- _Required work_
Your answer should be the exact lines of the data below from the one containing "camera: 40 degrees left, 0 degrees up" through the one containing "moved: yellow nut; green nut (2nd from left)"; please include nothing else.

- _Dataset entries_

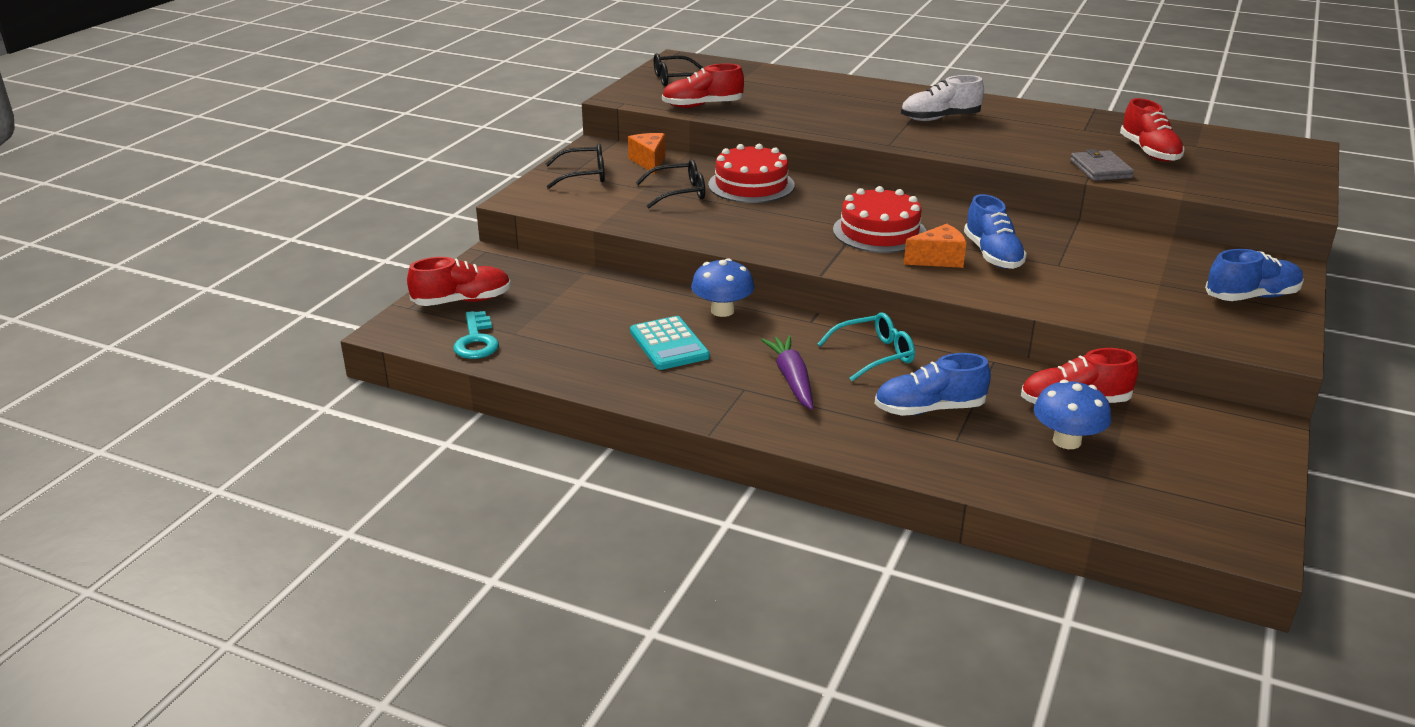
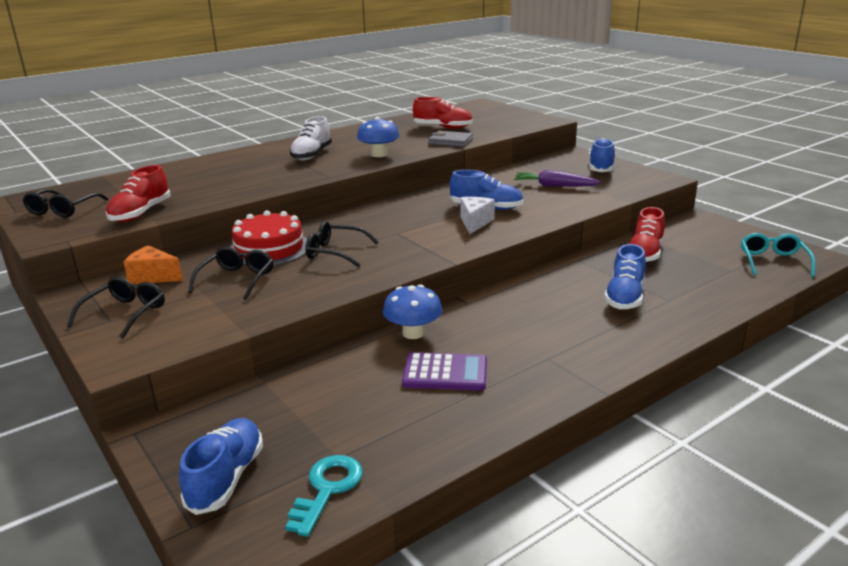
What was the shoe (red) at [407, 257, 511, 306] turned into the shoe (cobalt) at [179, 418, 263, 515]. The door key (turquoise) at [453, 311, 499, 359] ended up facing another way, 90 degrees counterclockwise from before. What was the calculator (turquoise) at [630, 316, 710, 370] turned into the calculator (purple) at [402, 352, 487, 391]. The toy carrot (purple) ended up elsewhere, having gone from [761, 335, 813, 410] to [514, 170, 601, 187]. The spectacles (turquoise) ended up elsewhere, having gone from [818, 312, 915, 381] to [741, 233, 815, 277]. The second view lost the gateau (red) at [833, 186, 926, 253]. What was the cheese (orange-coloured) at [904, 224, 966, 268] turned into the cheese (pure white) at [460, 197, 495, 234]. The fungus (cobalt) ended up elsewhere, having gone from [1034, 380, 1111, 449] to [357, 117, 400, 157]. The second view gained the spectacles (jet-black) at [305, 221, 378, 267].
==
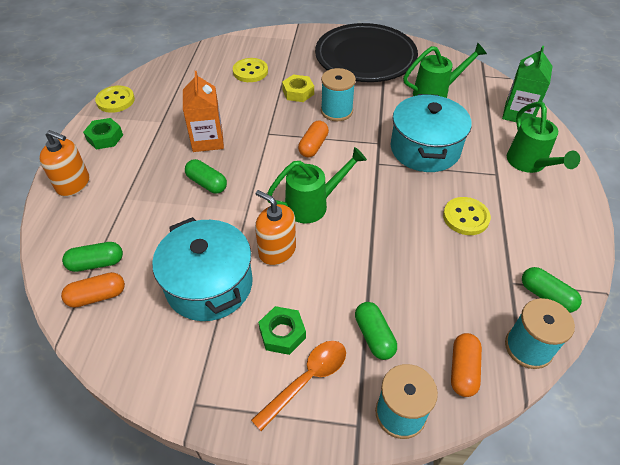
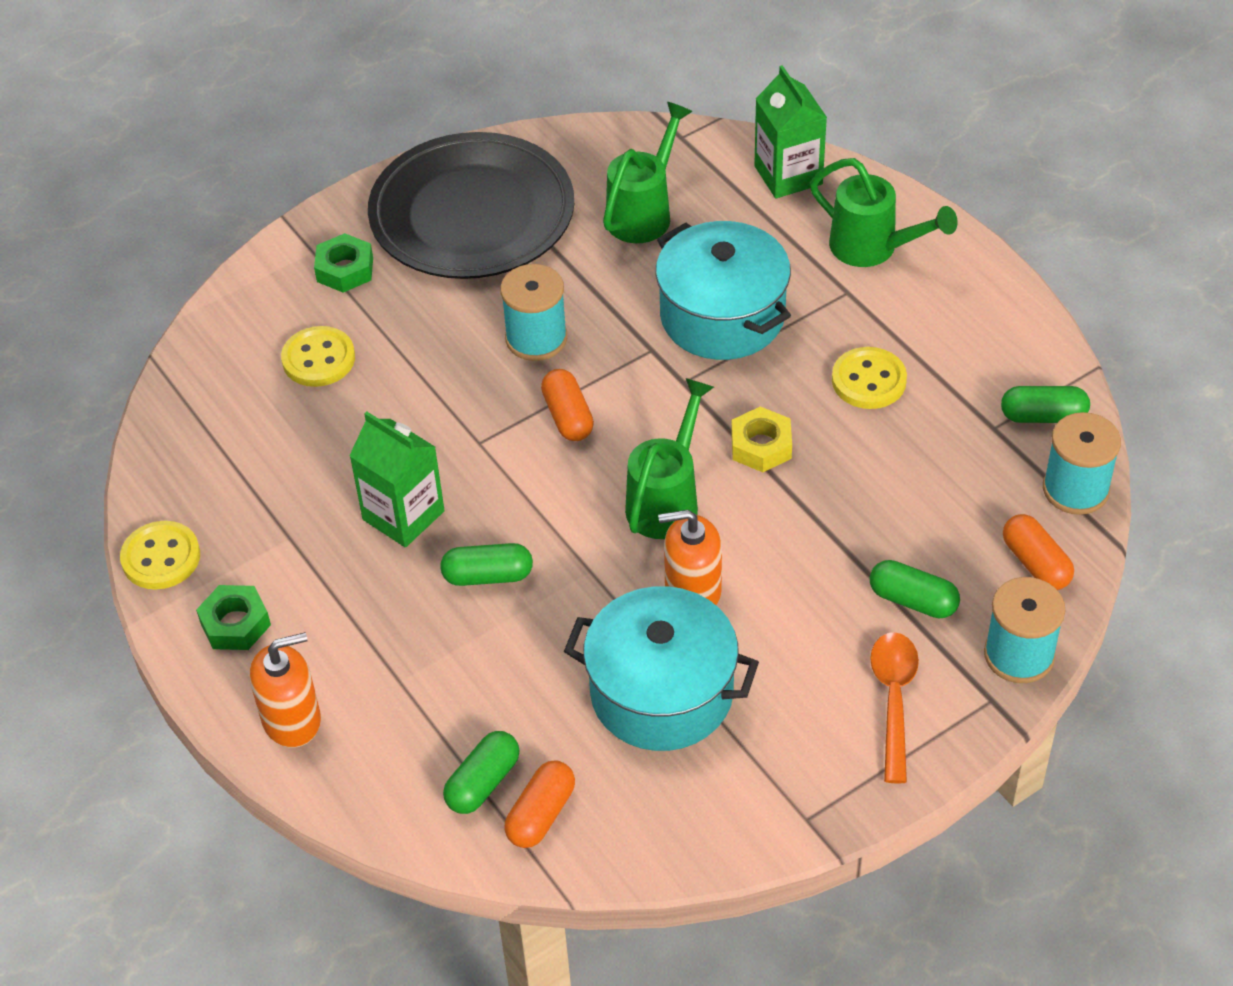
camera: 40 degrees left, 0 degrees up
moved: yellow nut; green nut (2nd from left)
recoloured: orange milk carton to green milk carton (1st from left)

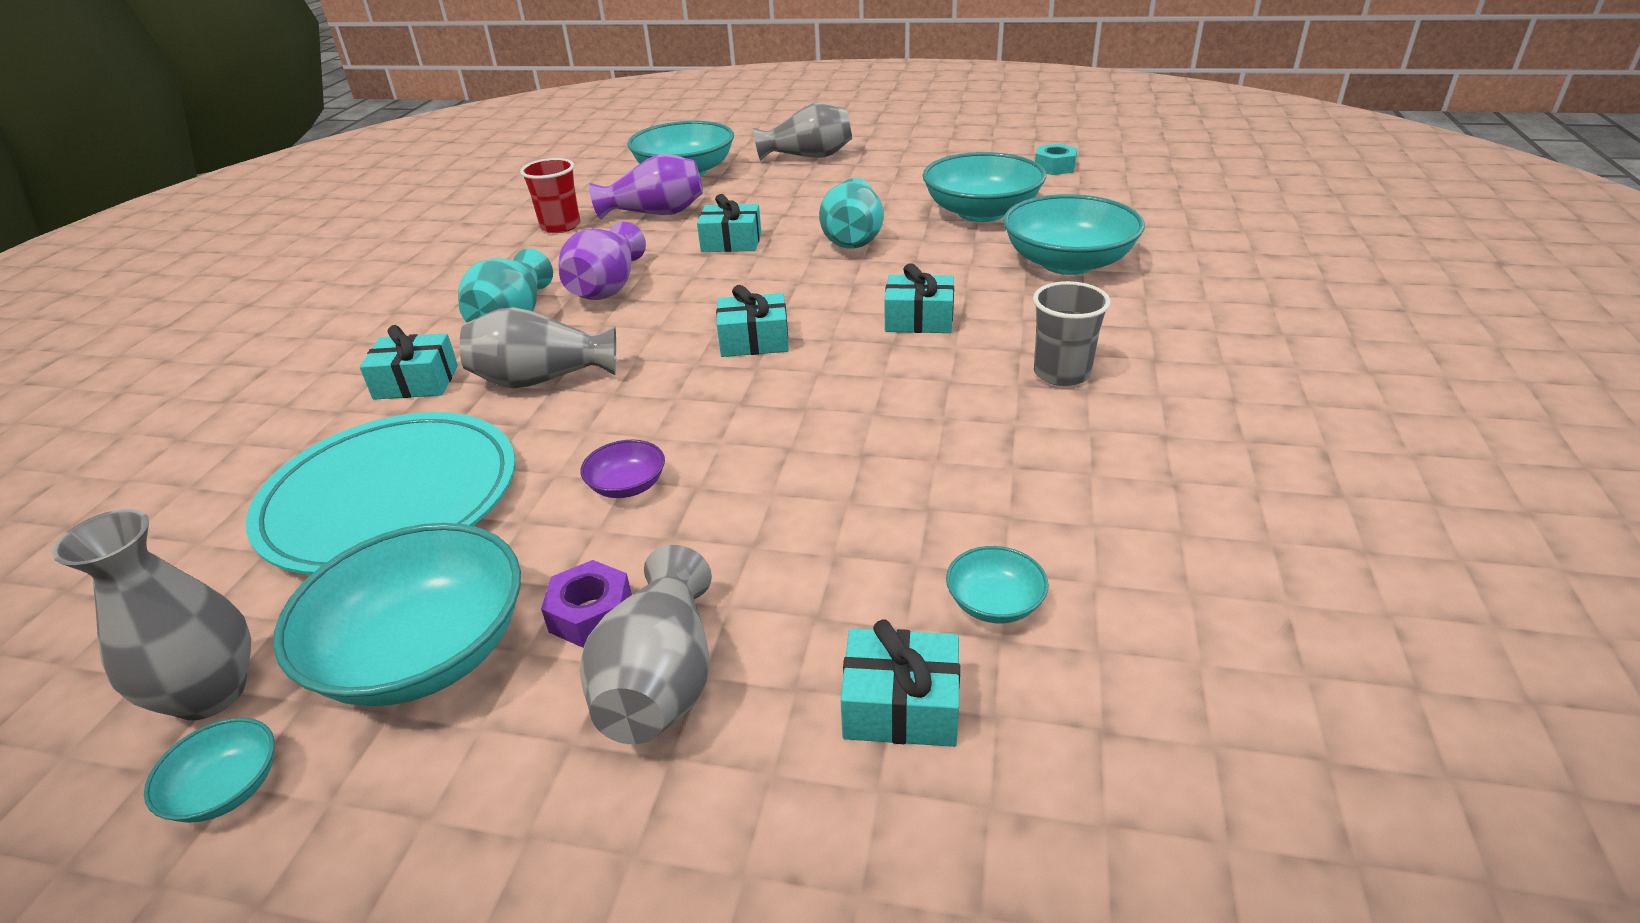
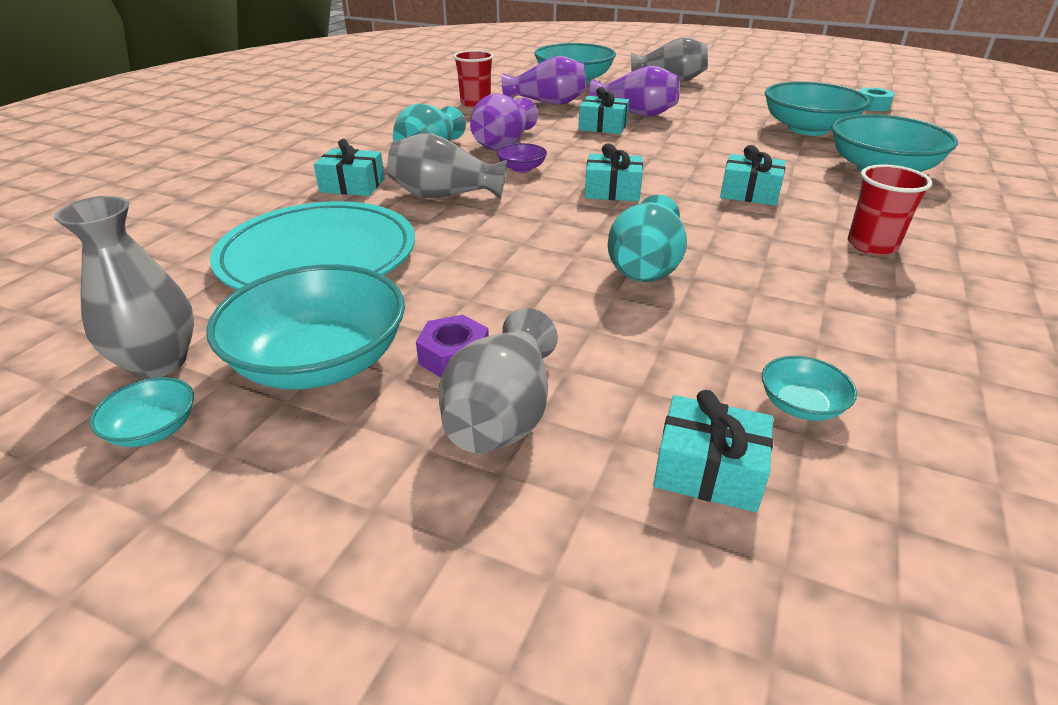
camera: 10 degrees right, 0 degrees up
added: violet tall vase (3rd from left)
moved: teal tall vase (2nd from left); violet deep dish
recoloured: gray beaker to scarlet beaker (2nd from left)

- _Written response_
camera: 40 degrees left, 0 degrees up
moved: yellow nut; green nut (2nd from left)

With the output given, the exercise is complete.